### Activity
Among the entries that follow, count the lines with the word "MOUSE" and report the number by itself.

### Data listing
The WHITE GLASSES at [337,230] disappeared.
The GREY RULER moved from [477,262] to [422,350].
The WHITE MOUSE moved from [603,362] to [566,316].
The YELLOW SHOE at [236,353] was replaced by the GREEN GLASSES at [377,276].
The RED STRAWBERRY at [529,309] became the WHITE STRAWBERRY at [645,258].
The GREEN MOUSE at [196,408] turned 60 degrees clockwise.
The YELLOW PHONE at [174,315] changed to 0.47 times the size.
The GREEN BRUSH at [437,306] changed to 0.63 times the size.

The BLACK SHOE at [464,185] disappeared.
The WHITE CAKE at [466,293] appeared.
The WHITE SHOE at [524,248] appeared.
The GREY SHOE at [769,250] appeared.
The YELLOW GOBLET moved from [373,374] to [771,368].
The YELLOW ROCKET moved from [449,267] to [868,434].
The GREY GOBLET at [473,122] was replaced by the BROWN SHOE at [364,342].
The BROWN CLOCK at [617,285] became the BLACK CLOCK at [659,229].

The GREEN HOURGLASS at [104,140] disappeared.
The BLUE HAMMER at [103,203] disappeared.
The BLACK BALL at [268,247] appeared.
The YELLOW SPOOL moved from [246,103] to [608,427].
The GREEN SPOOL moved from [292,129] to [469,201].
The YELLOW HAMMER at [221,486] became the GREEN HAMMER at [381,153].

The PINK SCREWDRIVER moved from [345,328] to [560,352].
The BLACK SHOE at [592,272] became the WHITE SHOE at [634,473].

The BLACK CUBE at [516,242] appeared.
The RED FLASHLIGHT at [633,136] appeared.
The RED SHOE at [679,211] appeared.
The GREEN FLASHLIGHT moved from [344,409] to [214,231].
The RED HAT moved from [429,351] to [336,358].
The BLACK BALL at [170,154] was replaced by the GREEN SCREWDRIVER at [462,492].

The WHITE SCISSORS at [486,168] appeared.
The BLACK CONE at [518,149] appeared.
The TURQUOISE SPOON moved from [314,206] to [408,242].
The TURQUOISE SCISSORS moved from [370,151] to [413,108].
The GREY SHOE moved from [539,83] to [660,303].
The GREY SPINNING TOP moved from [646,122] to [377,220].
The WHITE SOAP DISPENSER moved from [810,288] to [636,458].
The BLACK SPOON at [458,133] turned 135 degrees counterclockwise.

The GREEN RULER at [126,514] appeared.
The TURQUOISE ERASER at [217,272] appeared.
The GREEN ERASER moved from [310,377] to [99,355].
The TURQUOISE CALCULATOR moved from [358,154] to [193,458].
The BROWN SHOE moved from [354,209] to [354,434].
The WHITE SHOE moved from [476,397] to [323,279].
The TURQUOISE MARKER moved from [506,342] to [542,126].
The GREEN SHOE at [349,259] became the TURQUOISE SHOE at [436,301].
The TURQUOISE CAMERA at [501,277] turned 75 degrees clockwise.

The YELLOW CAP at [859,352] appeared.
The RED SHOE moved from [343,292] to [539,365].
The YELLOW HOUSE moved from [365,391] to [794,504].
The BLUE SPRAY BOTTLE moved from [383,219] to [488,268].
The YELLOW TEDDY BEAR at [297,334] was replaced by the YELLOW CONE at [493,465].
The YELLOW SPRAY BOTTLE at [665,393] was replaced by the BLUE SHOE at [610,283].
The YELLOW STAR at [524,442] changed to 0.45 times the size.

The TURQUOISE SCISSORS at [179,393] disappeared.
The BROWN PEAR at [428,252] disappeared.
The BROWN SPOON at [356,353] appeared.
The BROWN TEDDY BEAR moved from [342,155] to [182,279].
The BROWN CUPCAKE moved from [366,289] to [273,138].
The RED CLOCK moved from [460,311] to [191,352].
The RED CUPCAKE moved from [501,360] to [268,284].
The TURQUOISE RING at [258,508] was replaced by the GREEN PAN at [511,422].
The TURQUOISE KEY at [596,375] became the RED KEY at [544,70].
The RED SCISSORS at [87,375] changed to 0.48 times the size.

### Exercise answer
2